Please copy every record below exactly and leave out the pictures.

→ Material to process:
=-=-=-=-=
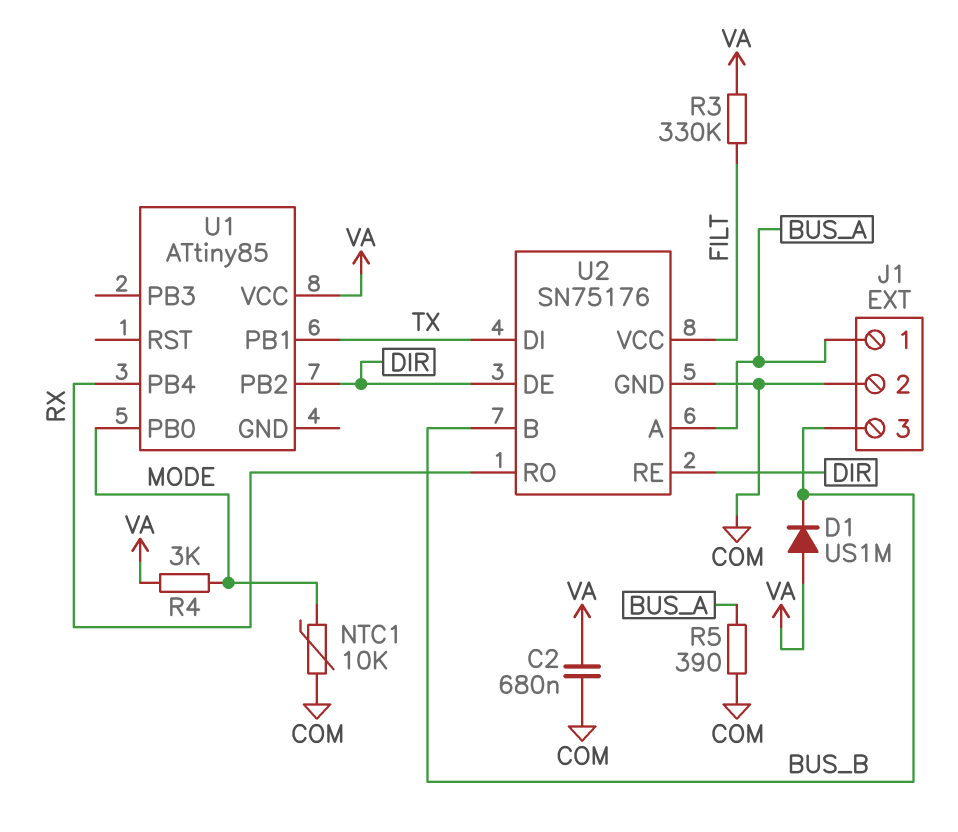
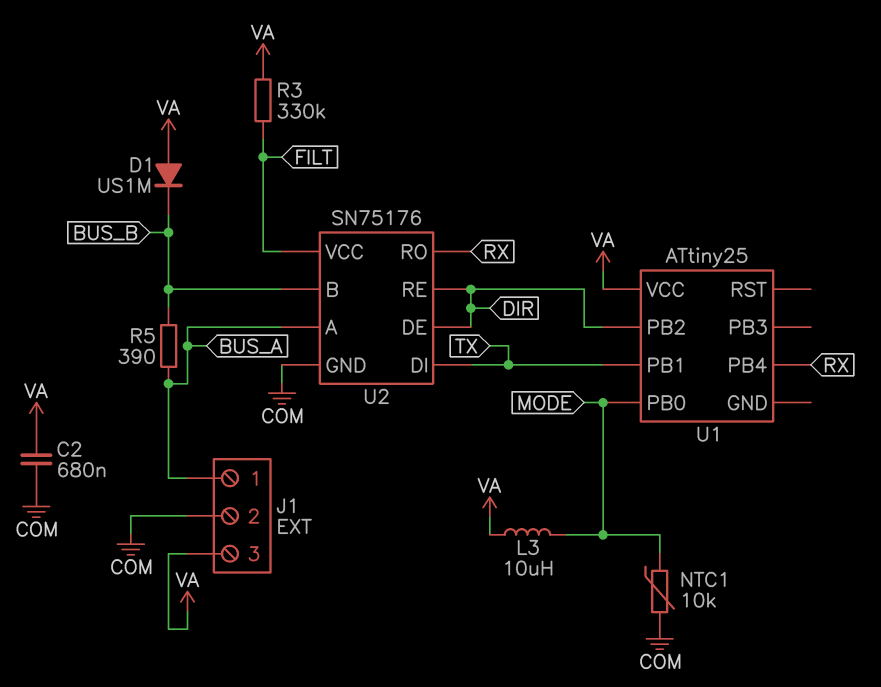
J1 pin 3: BUS_B -> VA
L3: none -> 10uH (MODE, VA)
R4: 3k (MODE, VA) -> none
R5: 390 (BUS_A, COM) -> 390 (BUS_A, BUS_B)
U1: ATtiny85 -> ATtiny25

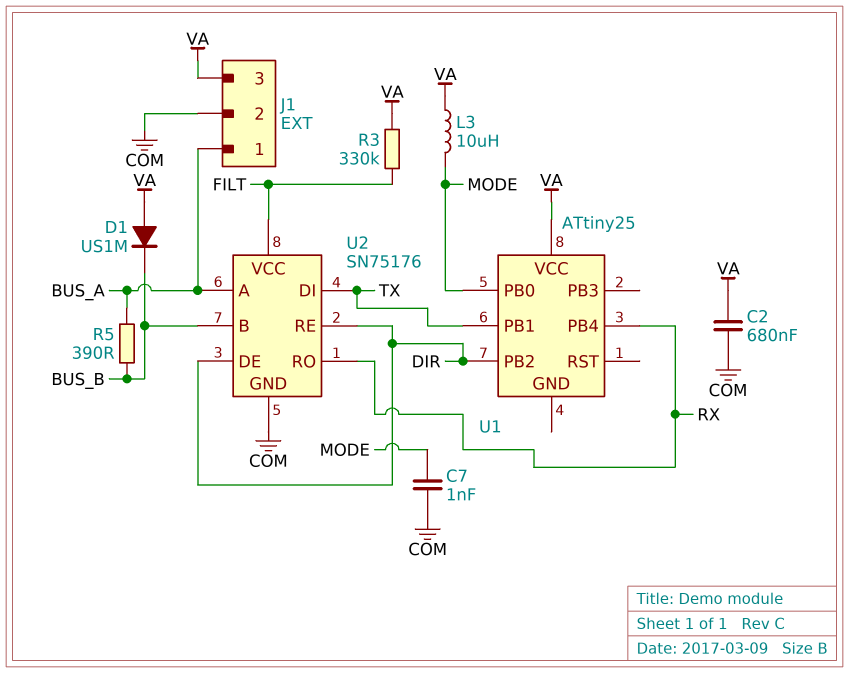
C7: none -> 1nF (COM, MODE)
NTC1: 10k (COM, MODE) -> none

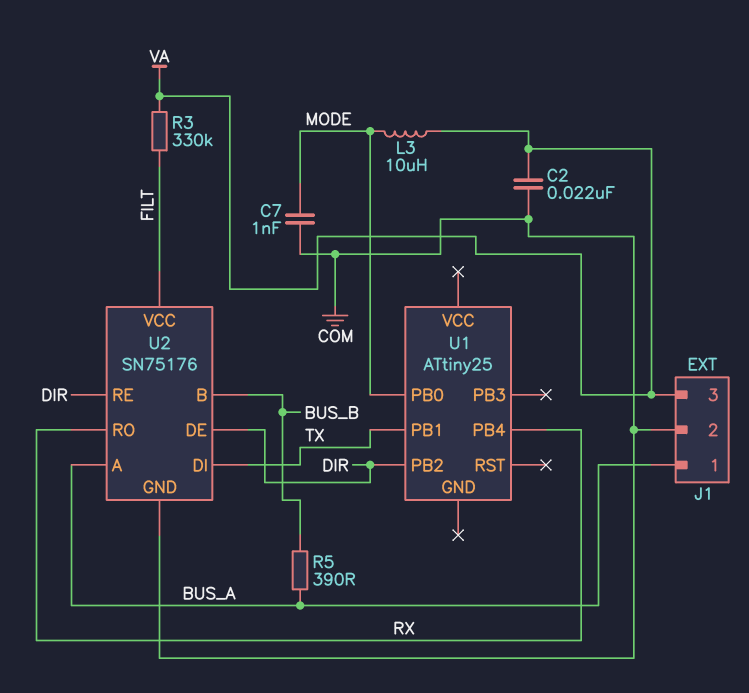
C2: 680nF (COM, VA) -> 22nF (COM, VA)
D1: diode US1M (A VA, K BUS_B) -> none
U1 pin VCC: VA -> none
=-=-=-=-=
→ Result for this exercise:
J1 pin 3: BUS_B -> VA
L3: none -> 10uH (MODE, VA)
R4: 3k (MODE, VA) -> none
R5: 390 (BUS_A, COM) -> 390 (BUS_A, BUS_B)
U1: ATtiny85 -> ATtiny25

C7: none -> 1nF (COM, MODE)
NTC1: 10k (COM, MODE) -> none

C2: 680nF (COM, VA) -> 22nF (COM, VA)
D1: diode US1M (A VA, K BUS_B) -> none
U1 pin VCC: VA -> none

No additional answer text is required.